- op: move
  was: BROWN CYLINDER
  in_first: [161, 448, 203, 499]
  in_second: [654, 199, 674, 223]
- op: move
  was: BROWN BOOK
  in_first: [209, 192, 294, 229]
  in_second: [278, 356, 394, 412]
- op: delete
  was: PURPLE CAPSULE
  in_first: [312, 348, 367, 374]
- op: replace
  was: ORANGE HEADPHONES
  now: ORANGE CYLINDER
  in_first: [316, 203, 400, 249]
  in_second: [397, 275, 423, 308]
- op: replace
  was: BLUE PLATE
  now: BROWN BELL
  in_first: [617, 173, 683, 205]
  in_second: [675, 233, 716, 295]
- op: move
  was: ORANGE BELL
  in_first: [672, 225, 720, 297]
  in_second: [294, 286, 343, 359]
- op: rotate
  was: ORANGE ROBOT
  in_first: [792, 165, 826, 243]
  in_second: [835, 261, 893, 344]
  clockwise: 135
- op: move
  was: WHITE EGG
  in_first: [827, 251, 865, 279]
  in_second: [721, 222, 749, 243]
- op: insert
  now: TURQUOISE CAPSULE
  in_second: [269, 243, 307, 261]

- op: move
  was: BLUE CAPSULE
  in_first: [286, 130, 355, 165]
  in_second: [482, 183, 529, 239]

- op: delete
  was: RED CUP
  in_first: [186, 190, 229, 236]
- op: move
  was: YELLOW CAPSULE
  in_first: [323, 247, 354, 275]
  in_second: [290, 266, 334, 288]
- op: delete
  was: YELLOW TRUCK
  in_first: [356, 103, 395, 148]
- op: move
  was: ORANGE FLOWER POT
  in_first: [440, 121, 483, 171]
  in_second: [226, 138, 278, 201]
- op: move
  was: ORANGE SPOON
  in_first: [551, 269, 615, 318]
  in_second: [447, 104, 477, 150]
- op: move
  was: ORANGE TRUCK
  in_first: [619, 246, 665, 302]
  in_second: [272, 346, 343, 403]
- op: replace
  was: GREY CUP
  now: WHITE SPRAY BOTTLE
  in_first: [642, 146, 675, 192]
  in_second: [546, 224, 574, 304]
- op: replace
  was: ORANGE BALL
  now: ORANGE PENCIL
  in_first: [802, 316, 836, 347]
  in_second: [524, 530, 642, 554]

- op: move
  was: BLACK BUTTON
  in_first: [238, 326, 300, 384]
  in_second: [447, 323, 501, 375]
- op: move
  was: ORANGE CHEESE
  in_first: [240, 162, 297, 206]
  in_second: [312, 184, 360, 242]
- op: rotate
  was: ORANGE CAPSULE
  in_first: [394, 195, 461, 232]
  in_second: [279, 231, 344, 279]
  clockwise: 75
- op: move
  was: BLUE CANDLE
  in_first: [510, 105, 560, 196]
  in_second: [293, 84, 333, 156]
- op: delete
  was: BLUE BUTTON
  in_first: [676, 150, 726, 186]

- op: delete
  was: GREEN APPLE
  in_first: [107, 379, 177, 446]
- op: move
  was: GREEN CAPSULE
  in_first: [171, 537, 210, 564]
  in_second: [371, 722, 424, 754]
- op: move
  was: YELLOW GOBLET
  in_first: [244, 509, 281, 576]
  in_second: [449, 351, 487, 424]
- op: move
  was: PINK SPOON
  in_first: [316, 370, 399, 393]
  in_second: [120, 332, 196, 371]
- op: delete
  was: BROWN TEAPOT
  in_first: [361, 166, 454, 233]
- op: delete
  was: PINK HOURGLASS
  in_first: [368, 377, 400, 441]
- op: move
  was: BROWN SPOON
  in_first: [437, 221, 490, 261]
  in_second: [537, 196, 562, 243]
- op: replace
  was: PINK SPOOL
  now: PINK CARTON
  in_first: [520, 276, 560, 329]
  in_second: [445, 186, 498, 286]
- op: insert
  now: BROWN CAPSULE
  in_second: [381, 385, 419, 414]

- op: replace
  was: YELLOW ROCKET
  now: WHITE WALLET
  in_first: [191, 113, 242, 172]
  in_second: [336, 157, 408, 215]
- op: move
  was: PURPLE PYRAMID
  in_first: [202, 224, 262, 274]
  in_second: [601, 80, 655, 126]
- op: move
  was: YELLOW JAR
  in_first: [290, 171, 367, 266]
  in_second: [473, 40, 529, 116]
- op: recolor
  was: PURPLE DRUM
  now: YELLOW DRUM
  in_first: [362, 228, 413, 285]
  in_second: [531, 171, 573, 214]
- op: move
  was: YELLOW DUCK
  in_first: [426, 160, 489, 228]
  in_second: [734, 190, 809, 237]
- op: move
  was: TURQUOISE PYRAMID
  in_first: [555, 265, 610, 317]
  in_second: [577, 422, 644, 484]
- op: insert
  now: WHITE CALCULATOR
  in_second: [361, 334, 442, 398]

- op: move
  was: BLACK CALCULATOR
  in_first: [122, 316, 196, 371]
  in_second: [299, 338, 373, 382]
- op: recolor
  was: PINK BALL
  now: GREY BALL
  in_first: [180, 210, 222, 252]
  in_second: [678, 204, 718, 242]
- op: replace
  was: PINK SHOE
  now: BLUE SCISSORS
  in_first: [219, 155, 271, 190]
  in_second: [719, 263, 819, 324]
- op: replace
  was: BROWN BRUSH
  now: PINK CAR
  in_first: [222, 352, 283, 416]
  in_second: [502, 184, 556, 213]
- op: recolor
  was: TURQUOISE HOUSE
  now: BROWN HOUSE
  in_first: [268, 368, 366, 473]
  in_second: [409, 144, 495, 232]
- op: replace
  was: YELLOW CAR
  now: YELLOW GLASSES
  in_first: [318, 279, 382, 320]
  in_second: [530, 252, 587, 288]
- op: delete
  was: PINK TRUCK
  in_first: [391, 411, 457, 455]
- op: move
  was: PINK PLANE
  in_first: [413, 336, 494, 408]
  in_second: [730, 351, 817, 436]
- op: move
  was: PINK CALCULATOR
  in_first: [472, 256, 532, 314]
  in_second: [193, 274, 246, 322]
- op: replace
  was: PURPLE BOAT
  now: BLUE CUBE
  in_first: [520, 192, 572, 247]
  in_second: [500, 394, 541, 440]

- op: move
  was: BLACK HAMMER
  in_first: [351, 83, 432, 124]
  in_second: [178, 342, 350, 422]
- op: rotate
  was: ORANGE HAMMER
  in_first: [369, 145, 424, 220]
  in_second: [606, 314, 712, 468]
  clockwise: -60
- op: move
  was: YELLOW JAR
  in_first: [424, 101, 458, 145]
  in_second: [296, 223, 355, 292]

#####

Scan the records above for the lines holding "in_second: [278, 356, 394, 412]" and "in_second: [675, 233, 716, 295]". Transcribe those two and every line between them word for word, and no others.

  in_second: [278, 356, 394, 412]
- op: delete
  was: PURPLE CAPSULE
  in_first: [312, 348, 367, 374]
- op: replace
  was: ORANGE HEADPHONES
  now: ORANGE CYLINDER
  in_first: [316, 203, 400, 249]
  in_second: [397, 275, 423, 308]
- op: replace
  was: BLUE PLATE
  now: BROWN BELL
  in_first: [617, 173, 683, 205]
  in_second: [675, 233, 716, 295]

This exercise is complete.